Work to complete
In the data below, repeat the line containing "white cheese: 4 -> 3" and every following line exactly, up to and including the last line. Exclude pictures.

Records supplied
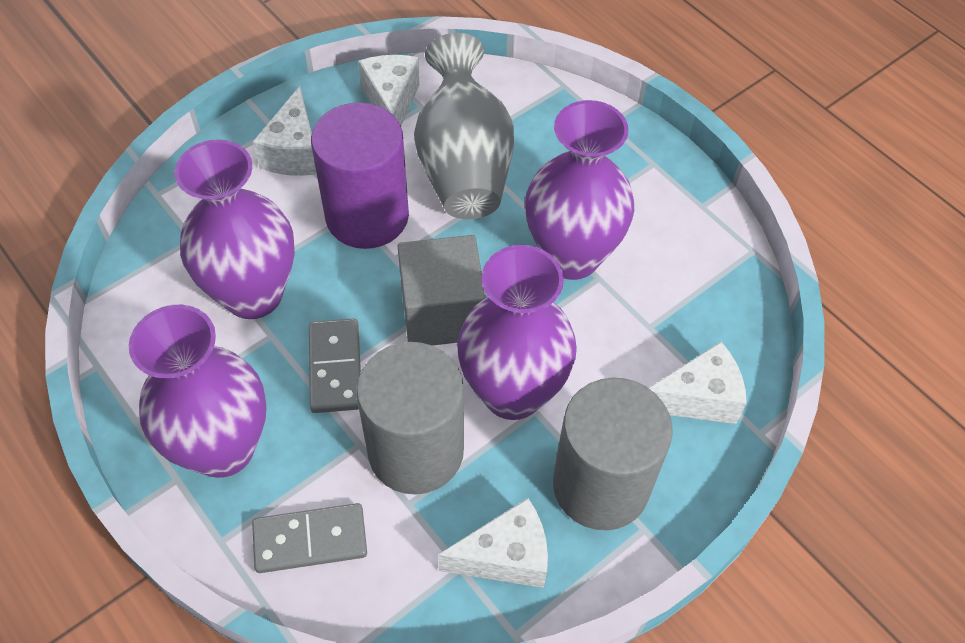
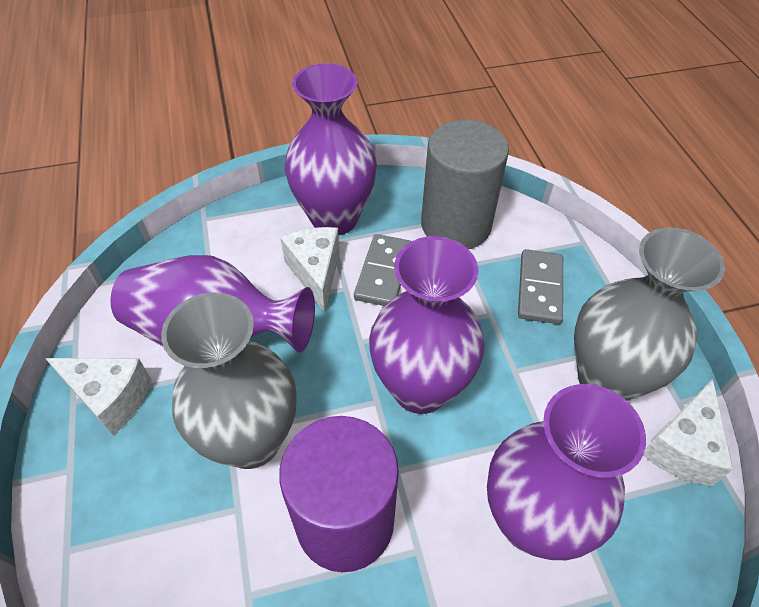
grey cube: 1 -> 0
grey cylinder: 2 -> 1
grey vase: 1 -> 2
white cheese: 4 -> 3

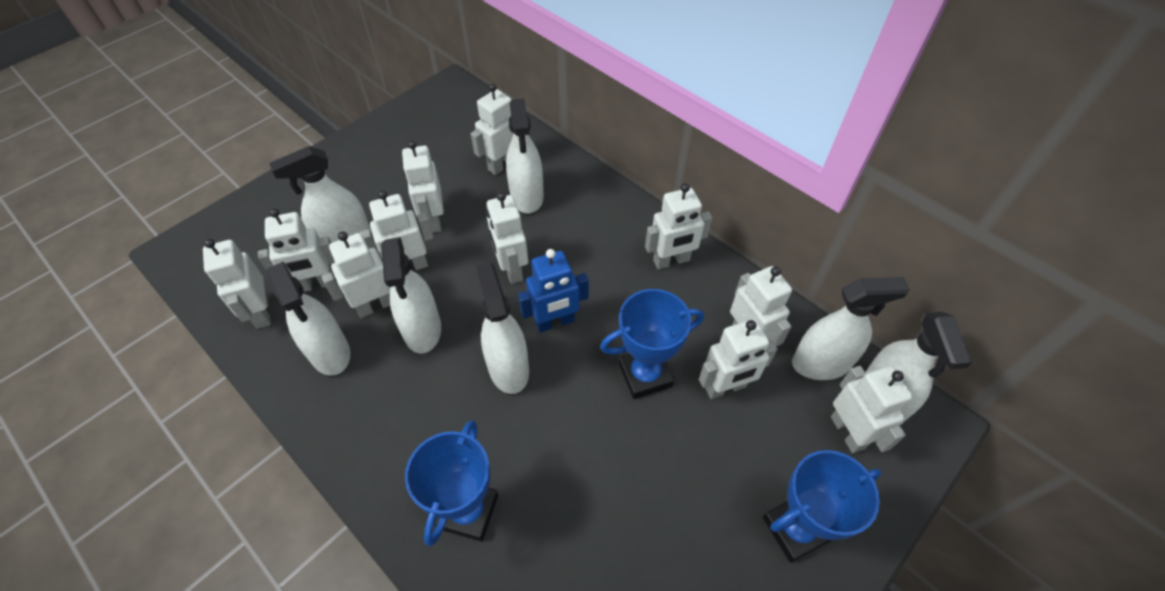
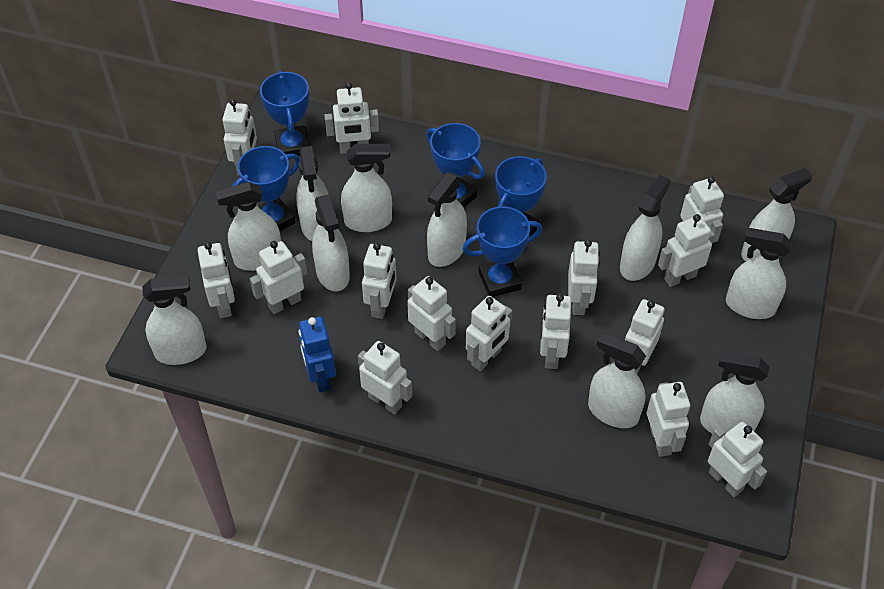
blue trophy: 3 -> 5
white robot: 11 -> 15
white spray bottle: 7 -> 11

Solution to the problem
white cheese: 4 -> 3

blue trophy: 3 -> 5
white robot: 11 -> 15
white spray bottle: 7 -> 11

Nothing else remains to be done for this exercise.